WORK INSTRUCTION: In the entries that follow, the lines from the one with "KEYS1 pin K2: D2 -> D1" through the one with "RTC1 pin SDA: D5 -> D4" are the ones to write out, exactly and with both ends included. Nothing else should appear.

>>

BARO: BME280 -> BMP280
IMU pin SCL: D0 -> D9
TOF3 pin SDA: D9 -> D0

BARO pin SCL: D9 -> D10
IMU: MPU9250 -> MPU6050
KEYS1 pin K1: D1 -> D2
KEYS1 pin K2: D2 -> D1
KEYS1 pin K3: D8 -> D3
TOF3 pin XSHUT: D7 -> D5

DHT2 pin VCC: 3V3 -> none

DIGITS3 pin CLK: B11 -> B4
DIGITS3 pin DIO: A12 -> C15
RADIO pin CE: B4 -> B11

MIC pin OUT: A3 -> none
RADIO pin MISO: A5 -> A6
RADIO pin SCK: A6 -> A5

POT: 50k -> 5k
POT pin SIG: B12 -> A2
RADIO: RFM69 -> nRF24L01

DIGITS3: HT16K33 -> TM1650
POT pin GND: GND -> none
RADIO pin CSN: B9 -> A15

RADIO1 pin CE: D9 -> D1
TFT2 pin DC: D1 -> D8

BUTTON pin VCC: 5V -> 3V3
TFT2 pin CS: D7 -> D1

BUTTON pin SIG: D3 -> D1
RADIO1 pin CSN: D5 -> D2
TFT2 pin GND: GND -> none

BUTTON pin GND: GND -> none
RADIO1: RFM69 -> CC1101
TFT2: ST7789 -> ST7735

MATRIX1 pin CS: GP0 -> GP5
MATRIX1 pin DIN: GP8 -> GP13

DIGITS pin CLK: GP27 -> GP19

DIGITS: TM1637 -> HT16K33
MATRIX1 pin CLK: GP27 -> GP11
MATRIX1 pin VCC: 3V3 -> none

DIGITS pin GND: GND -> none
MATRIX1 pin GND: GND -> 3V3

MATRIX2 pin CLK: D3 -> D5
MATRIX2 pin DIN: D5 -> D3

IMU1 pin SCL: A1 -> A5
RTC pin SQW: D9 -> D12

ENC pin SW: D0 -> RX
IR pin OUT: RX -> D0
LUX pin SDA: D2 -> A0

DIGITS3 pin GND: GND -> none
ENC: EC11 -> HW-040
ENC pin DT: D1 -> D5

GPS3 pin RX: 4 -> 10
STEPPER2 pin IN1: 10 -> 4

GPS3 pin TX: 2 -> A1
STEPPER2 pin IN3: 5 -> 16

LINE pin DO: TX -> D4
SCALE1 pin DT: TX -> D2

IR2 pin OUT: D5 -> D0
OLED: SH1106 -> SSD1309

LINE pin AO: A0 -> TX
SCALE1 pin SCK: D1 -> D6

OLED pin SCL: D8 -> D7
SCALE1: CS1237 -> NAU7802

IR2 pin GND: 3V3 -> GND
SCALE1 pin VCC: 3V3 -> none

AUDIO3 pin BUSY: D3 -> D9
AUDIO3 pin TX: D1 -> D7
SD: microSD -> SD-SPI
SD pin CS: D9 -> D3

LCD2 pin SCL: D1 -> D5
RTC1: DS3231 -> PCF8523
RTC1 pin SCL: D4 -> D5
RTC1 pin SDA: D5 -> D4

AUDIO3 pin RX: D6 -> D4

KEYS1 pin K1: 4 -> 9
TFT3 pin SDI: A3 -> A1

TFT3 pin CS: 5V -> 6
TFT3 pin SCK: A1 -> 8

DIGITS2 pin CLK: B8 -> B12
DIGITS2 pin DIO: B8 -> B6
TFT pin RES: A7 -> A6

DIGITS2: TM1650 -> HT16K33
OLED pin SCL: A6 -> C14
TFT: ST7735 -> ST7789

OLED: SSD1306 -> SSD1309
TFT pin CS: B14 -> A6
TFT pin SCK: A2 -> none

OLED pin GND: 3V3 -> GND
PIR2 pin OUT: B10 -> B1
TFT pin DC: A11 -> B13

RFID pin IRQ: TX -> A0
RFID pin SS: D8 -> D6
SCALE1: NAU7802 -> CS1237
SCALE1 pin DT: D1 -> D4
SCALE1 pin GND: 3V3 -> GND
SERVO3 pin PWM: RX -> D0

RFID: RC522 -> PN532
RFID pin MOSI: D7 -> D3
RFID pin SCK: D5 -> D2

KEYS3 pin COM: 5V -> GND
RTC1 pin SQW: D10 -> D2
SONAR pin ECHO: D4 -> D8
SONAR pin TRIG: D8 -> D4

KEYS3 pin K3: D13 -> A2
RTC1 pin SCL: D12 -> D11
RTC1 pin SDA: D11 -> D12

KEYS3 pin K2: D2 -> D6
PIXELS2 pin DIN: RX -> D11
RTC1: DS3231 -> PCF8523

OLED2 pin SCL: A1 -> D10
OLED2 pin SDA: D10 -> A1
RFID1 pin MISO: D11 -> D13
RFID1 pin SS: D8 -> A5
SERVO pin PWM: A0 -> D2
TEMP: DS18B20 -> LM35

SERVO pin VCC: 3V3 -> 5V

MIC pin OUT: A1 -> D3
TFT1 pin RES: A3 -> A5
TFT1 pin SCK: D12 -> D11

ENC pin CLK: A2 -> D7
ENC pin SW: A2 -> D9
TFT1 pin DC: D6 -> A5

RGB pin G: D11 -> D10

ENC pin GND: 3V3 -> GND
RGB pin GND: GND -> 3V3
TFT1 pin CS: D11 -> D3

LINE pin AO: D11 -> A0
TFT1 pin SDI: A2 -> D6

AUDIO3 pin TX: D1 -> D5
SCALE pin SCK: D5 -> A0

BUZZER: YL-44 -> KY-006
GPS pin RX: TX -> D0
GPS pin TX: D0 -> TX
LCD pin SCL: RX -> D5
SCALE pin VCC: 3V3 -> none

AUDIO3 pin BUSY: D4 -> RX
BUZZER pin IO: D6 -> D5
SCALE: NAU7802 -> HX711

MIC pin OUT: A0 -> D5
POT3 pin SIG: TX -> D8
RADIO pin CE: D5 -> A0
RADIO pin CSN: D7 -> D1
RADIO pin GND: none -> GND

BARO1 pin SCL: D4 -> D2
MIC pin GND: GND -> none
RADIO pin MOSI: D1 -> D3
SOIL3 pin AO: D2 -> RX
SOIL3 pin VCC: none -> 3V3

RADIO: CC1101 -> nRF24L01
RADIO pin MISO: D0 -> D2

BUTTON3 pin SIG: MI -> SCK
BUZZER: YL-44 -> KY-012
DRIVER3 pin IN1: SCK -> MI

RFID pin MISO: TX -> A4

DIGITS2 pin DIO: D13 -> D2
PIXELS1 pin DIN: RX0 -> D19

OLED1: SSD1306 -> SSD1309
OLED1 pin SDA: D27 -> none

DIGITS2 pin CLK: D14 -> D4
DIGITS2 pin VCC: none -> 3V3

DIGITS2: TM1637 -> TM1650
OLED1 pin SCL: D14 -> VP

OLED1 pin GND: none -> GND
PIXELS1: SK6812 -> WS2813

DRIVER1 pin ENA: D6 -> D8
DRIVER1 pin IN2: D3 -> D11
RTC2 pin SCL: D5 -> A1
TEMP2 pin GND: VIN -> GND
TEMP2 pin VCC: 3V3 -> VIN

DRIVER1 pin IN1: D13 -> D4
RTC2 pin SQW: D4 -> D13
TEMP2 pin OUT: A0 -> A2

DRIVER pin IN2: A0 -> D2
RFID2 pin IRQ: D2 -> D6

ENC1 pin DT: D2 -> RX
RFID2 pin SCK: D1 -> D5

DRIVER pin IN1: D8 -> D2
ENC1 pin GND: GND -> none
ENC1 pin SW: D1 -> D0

<<

RESPONSE:
KEYS1 pin K2: D2 -> D1
KEYS1 pin K3: D8 -> D3
TOF3 pin XSHUT: D7 -> D5

DHT2 pin VCC: 3V3 -> none

DIGITS3 pin CLK: B11 -> B4
DIGITS3 pin DIO: A12 -> C15
RADIO pin CE: B4 -> B11

MIC pin OUT: A3 -> none
RADIO pin MISO: A5 -> A6
RADIO pin SCK: A6 -> A5

POT: 50k -> 5k
POT pin SIG: B12 -> A2
RADIO: RFM69 -> nRF24L01

DIGITS3: HT16K33 -> TM1650
POT pin GND: GND -> none
RADIO pin CSN: B9 -> A15

RADIO1 pin CE: D9 -> D1
TFT2 pin DC: D1 -> D8

BUTTON pin VCC: 5V -> 3V3
TFT2 pin CS: D7 -> D1

BUTTON pin SIG: D3 -> D1
RADIO1 pin CSN: D5 -> D2
TFT2 pin GND: GND -> none

BUTTON pin GND: GND -> none
RADIO1: RFM69 -> CC1101
TFT2: ST7789 -> ST7735

MATRIX1 pin CS: GP0 -> GP5
MATRIX1 pin DIN: GP8 -> GP13

DIGITS pin CLK: GP27 -> GP19

DIGITS: TM1637 -> HT16K33
MATRIX1 pin CLK: GP27 -> GP11
MATRIX1 pin VCC: 3V3 -> none

DIGITS pin GND: GND -> none
MATRIX1 pin GND: GND -> 3V3

MATRIX2 pin CLK: D3 -> D5
MATRIX2 pin DIN: D5 -> D3

IMU1 pin SCL: A1 -> A5
RTC pin SQW: D9 -> D12

ENC pin SW: D0 -> RX
IR pin OUT: RX -> D0
LUX pin SDA: D2 -> A0

DIGITS3 pin GND: GND -> none
ENC: EC11 -> HW-040
ENC pin DT: D1 -> D5

GPS3 pin RX: 4 -> 10
STEPPER2 pin IN1: 10 -> 4

GPS3 pin TX: 2 -> A1
STEPPER2 pin IN3: 5 -> 16

LINE pin DO: TX -> D4
SCALE1 pin DT: TX -> D2

IR2 pin OUT: D5 -> D0
OLED: SH1106 -> SSD1309

LINE pin AO: A0 -> TX
SCALE1 pin SCK: D1 -> D6

OLED pin SCL: D8 -> D7
SCALE1: CS1237 -> NAU7802

IR2 pin GND: 3V3 -> GND
SCALE1 pin VCC: 3V3 -> none

AUDIO3 pin BUSY: D3 -> D9
AUDIO3 pin TX: D1 -> D7
SD: microSD -> SD-SPI
SD pin CS: D9 -> D3

LCD2 pin SCL: D1 -> D5
RTC1: DS3231 -> PCF8523
RTC1 pin SCL: D4 -> D5
RTC1 pin SDA: D5 -> D4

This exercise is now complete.